Reply with exactly the lines from the one that contains "brown mushroom: 1 -> 5" through the last line of the records below, and with no other lines.

Top of Dataset entries

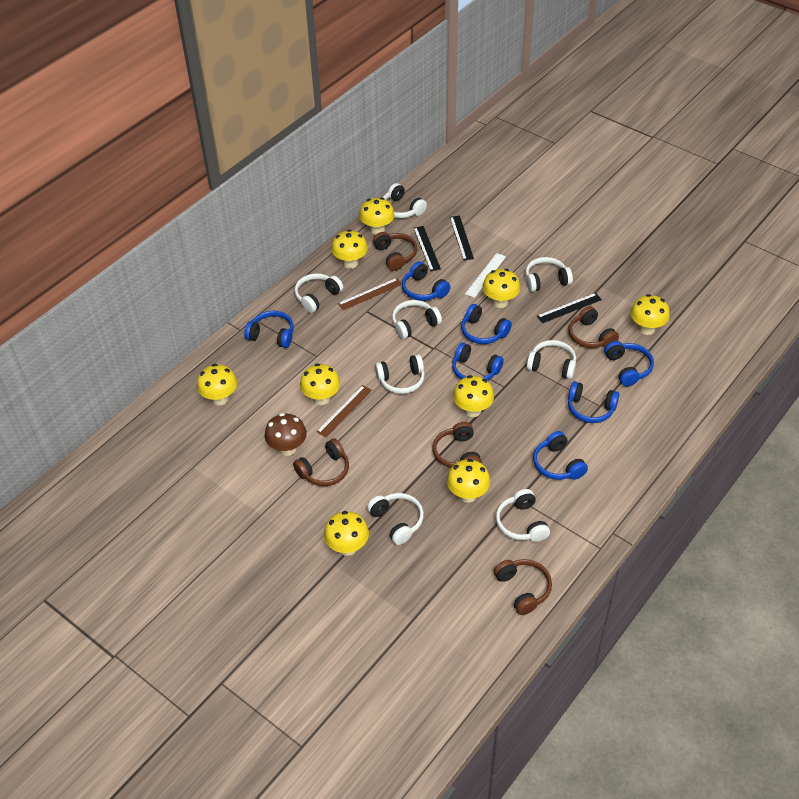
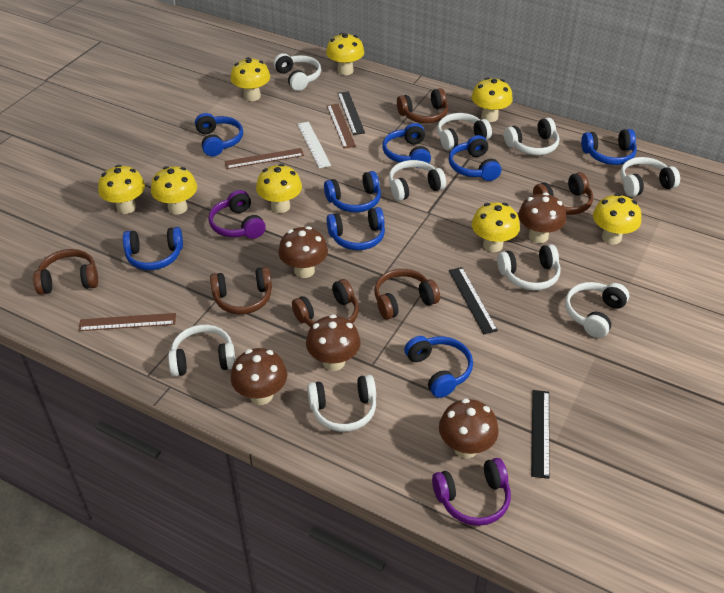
blue headphones: 7 -> 8
brown headphones: 5 -> 6
brown mushroom: 1 -> 5
brown ruler: 2 -> 3
purple headphones: 0 -> 2
white headphones: 8 -> 9
yellow mushroom: 9 -> 8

Bottom of Dataset entries

• Output
brown mushroom: 1 -> 5
brown ruler: 2 -> 3
purple headphones: 0 -> 2
white headphones: 8 -> 9
yellow mushroom: 9 -> 8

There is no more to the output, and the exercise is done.